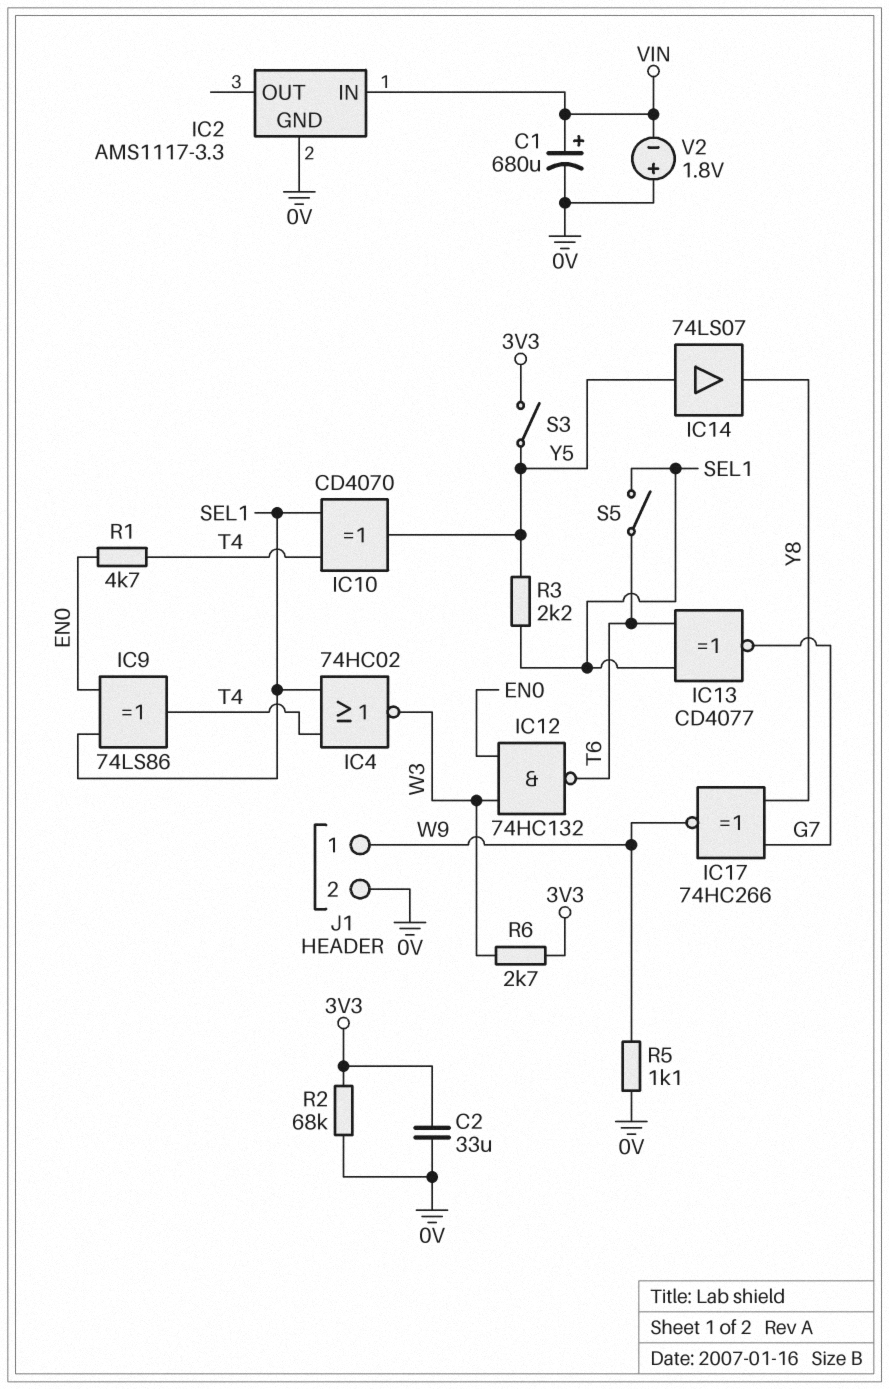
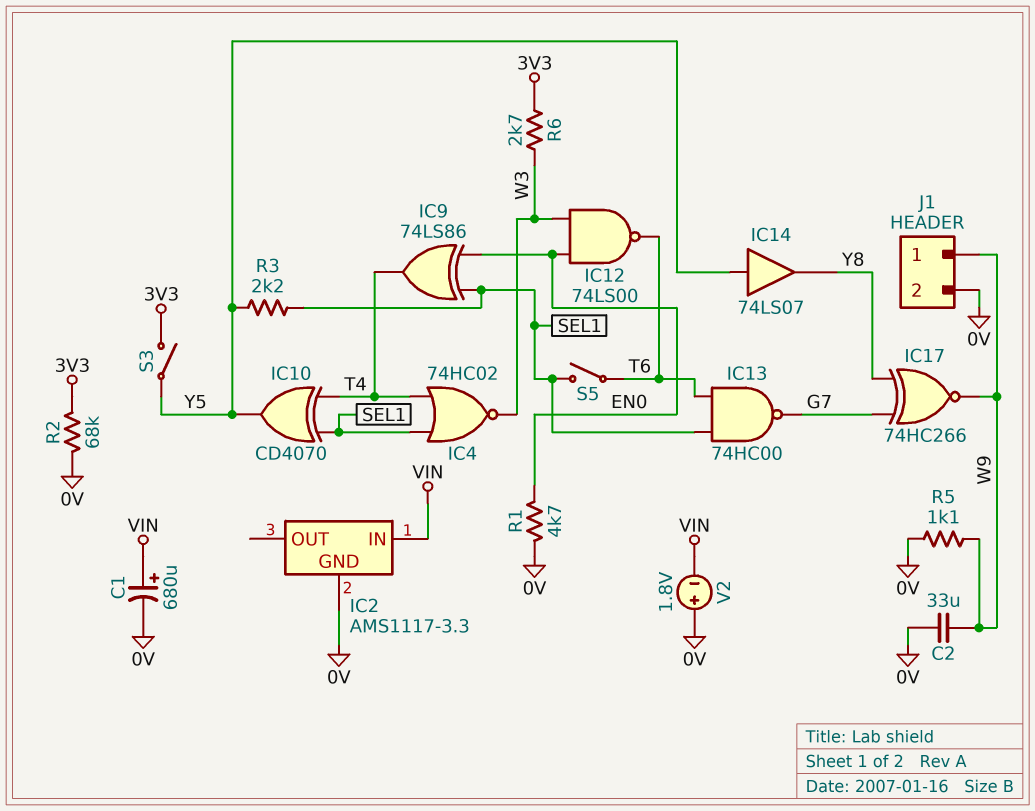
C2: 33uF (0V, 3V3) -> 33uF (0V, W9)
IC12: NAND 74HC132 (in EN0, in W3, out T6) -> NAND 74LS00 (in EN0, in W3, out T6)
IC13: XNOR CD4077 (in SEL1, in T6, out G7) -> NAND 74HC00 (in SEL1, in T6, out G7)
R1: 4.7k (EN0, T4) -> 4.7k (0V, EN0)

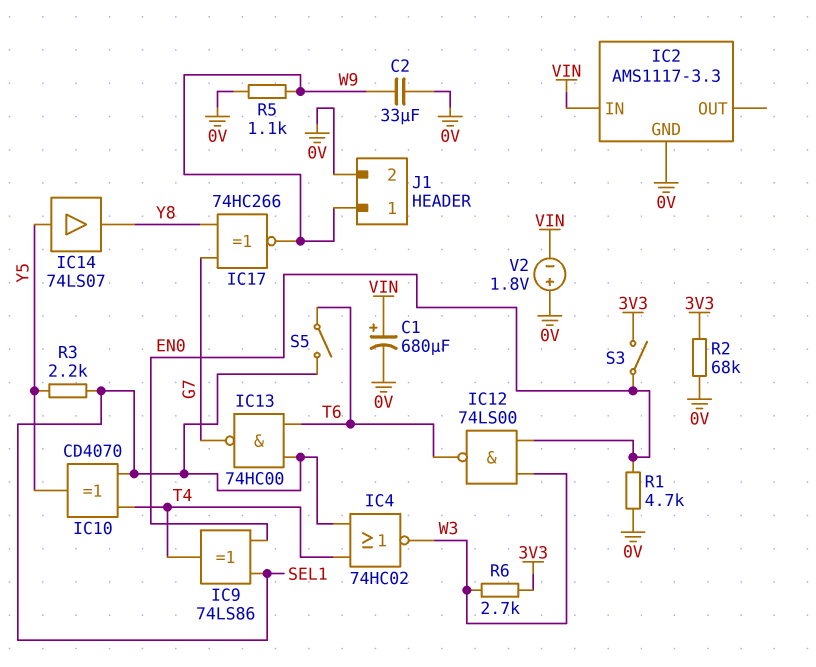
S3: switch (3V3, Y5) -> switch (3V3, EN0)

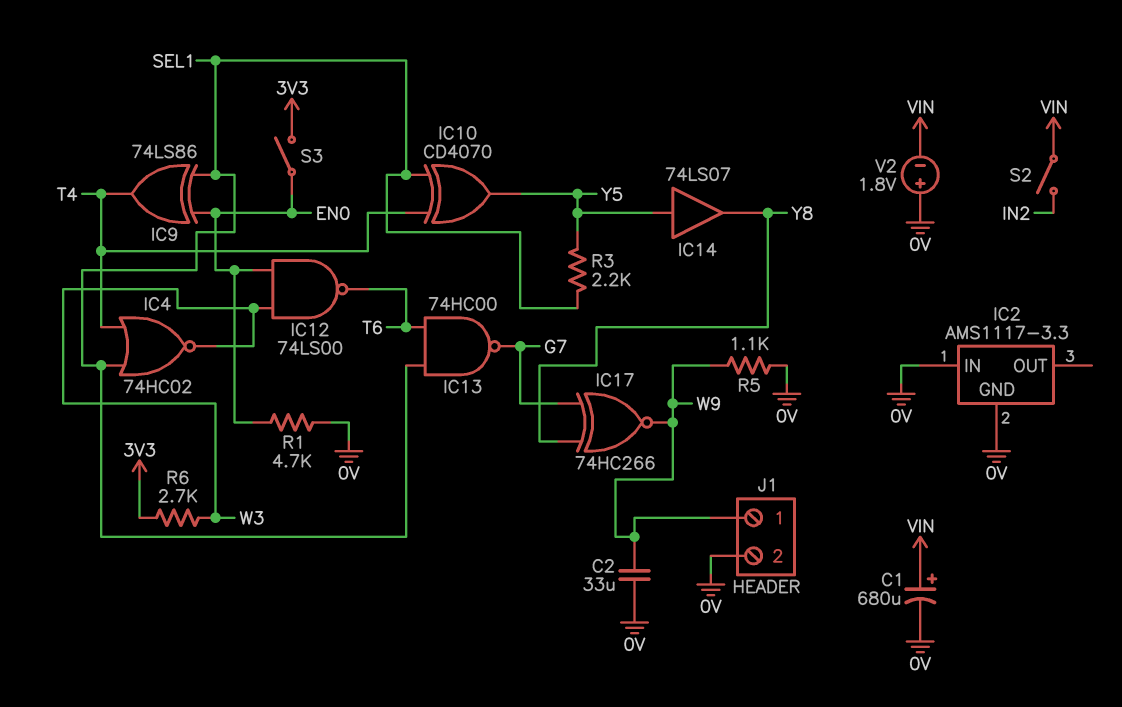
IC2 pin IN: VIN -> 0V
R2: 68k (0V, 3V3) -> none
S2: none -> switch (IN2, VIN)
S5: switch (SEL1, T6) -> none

---*---

What is required
Your copy should be the entries retyped exactly, with no images in it.

Output for this exercise
C2: 33uF (0V, 3V3) -> 33uF (0V, W9)
IC12: NAND 74HC132 (in EN0, in W3, out T6) -> NAND 74LS00 (in EN0, in W3, out T6)
IC13: XNOR CD4077 (in SEL1, in T6, out G7) -> NAND 74HC00 (in SEL1, in T6, out G7)
R1: 4.7k (EN0, T4) -> 4.7k (0V, EN0)

S3: switch (3V3, Y5) -> switch (3V3, EN0)

IC2 pin IN: VIN -> 0V
R2: 68k (0V, 3V3) -> none
S2: none -> switch (IN2, VIN)
S5: switch (SEL1, T6) -> none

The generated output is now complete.